● MATERIAL FOR THE TASK
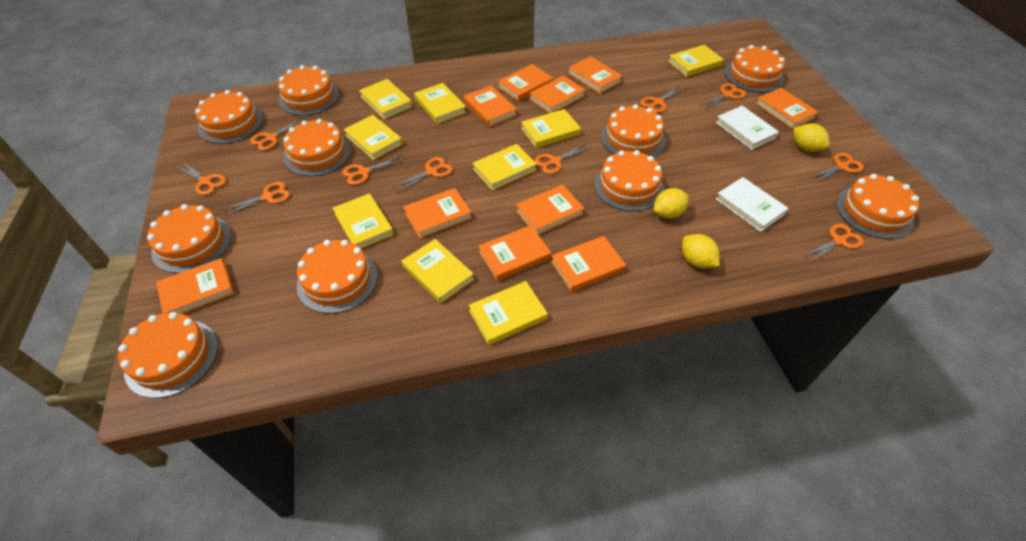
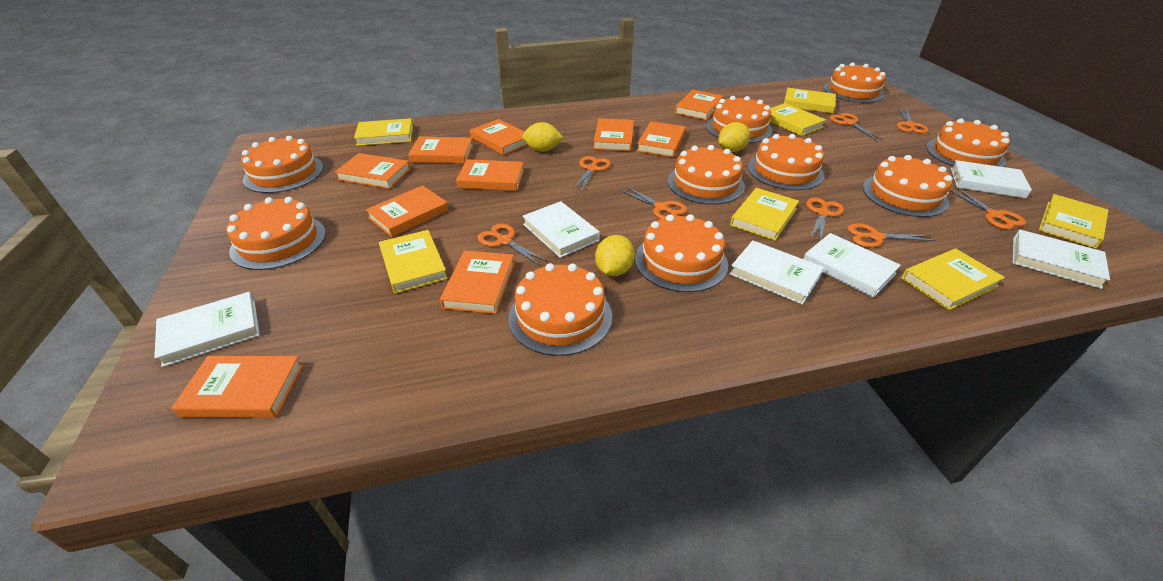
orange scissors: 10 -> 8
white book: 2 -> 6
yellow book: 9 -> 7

--

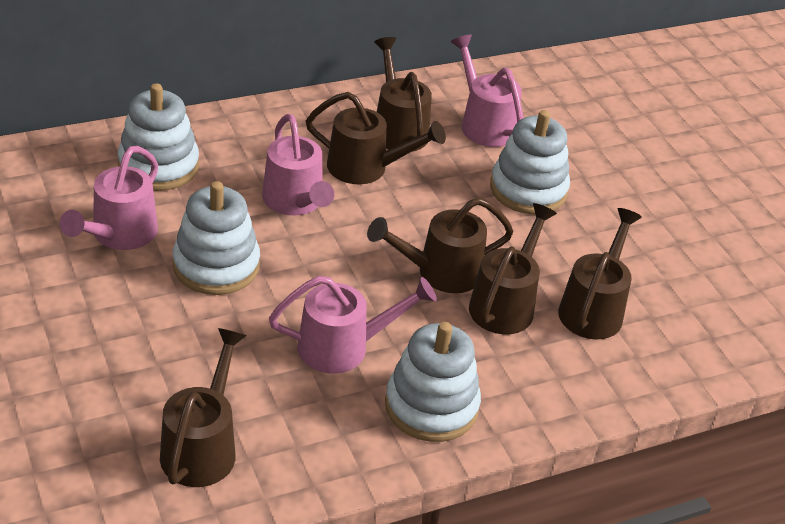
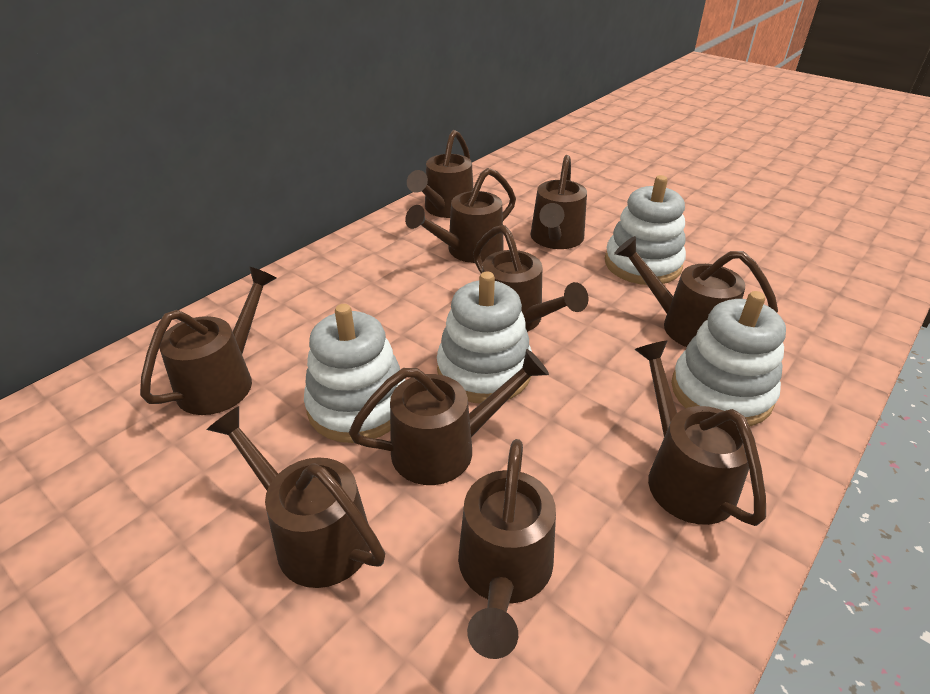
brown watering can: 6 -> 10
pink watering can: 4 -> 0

● AIM OF THE EXERCISE
Where a line above holds the string "watering", show that line.

● RESULT FOR THIS EXERCISE
brown watering can: 6 -> 10
pink watering can: 4 -> 0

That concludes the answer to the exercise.